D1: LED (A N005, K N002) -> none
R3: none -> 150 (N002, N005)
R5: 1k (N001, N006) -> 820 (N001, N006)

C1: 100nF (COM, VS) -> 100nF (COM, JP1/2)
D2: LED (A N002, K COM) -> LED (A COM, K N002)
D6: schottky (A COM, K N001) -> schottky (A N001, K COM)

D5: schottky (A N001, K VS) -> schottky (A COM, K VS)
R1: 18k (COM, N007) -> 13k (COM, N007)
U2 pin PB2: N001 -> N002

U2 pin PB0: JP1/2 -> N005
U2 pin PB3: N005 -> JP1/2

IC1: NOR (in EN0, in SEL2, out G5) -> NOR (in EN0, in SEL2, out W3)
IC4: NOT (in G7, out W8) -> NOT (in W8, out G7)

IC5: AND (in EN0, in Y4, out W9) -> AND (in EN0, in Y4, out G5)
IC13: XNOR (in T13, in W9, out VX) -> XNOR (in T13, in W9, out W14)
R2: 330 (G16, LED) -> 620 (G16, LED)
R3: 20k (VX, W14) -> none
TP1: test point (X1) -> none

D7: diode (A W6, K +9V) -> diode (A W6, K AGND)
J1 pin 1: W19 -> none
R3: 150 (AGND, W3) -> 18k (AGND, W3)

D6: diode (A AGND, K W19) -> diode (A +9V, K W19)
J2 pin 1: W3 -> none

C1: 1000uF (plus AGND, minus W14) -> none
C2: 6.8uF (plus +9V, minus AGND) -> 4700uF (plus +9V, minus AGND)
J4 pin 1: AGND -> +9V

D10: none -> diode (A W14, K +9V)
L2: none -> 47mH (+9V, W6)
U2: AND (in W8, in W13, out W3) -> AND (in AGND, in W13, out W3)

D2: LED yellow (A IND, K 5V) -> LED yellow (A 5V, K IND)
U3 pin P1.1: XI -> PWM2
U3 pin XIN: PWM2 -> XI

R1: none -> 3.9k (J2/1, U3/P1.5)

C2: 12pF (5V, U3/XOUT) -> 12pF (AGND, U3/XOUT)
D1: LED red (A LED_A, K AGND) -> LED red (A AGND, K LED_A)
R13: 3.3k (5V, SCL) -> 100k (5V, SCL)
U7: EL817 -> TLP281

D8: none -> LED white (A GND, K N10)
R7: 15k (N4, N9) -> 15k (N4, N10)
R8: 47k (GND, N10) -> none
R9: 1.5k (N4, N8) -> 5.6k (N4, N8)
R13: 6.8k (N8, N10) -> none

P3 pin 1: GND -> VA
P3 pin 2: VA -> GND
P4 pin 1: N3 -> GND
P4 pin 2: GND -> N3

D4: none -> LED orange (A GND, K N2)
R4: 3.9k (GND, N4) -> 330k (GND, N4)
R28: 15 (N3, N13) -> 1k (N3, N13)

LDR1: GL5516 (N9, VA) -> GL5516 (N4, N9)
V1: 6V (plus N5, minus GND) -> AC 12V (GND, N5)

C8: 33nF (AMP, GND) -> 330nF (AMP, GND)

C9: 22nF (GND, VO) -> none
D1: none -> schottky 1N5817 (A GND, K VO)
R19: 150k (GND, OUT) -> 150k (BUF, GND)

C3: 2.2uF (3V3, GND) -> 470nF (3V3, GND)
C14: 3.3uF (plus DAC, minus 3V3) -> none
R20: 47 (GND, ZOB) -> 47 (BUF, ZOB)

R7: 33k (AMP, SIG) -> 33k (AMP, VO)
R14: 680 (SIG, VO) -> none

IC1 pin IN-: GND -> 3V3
▬▬▬▬▬▬▬▬▬▬
**WORK REQUIRED**
Write the listing out again, matching every line exactly.

**RESULT OF THIS TASK**
D1: LED (A N005, K N002) -> none
R3: none -> 150 (N002, N005)
R5: 1k (N001, N006) -> 820 (N001, N006)

C1: 100nF (COM, VS) -> 100nF (COM, JP1/2)
D2: LED (A N002, K COM) -> LED (A COM, K N002)
D6: schottky (A COM, K N001) -> schottky (A N001, K COM)

D5: schottky (A N001, K VS) -> schottky (A COM, K VS)
R1: 18k (COM, N007) -> 13k (COM, N007)
U2 pin PB2: N001 -> N002

U2 pin PB0: JP1/2 -> N005
U2 pin PB3: N005 -> JP1/2

IC1: NOR (in EN0, in SEL2, out G5) -> NOR (in EN0, in SEL2, out W3)
IC4: NOT (in G7, out W8) -> NOT (in W8, out G7)

IC5: AND (in EN0, in Y4, out W9) -> AND (in EN0, in Y4, out G5)
IC13: XNOR (in T13, in W9, out VX) -> XNOR (in T13, in W9, out W14)
R2: 330 (G16, LED) -> 620 (G16, LED)
R3: 20k (VX, W14) -> none
TP1: test point (X1) -> none

D7: diode (A W6, K +9V) -> diode (A W6, K AGND)
J1 pin 1: W19 -> none
R3: 150 (AGND, W3) -> 18k (AGND, W3)

D6: diode (A AGND, K W19) -> diode (A +9V, K W19)
J2 pin 1: W3 -> none

C1: 1000uF (plus AGND, minus W14) -> none
C2: 6.8uF (plus +9V, minus AGND) -> 4700uF (plus +9V, minus AGND)
J4 pin 1: AGND -> +9V

D10: none -> diode (A W14, K +9V)
L2: none -> 47mH (+9V, W6)
U2: AND (in W8, in W13, out W3) -> AND (in AGND, in W13, out W3)

D2: LED yellow (A IND, K 5V) -> LED yellow (A 5V, K IND)
U3 pin P1.1: XI -> PWM2
U3 pin XIN: PWM2 -> XI

R1: none -> 3.9k (J2/1, U3/P1.5)

C2: 12pF (5V, U3/XOUT) -> 12pF (AGND, U3/XOUT)
D1: LED red (A LED_A, K AGND) -> LED red (A AGND, K LED_A)
R13: 3.3k (5V, SCL) -> 100k (5V, SCL)
U7: EL817 -> TLP281

D8: none -> LED white (A GND, K N10)
R7: 15k (N4, N9) -> 15k (N4, N10)
R8: 47k (GND, N10) -> none
R9: 1.5k (N4, N8) -> 5.6k (N4, N8)
R13: 6.8k (N8, N10) -> none

P3 pin 1: GND -> VA
P3 pin 2: VA -> GND
P4 pin 1: N3 -> GND
P4 pin 2: GND -> N3

D4: none -> LED orange (A GND, K N2)
R4: 3.9k (GND, N4) -> 330k (GND, N4)
R28: 15 (N3, N13) -> 1k (N3, N13)

LDR1: GL5516 (N9, VA) -> GL5516 (N4, N9)
V1: 6V (plus N5, minus GND) -> AC 12V (GND, N5)

C8: 33nF (AMP, GND) -> 330nF (AMP, GND)

C9: 22nF (GND, VO) -> none
D1: none -> schottky 1N5817 (A GND, K VO)
R19: 150k (GND, OUT) -> 150k (BUF, GND)

C3: 2.2uF (3V3, GND) -> 470nF (3V3, GND)
C14: 3.3uF (plus DAC, minus 3V3) -> none
R20: 47 (GND, ZOB) -> 47 (BUF, ZOB)

R7: 33k (AMP, SIG) -> 33k (AMP, VO)
R14: 680 (SIG, VO) -> none

IC1 pin IN-: GND -> 3V3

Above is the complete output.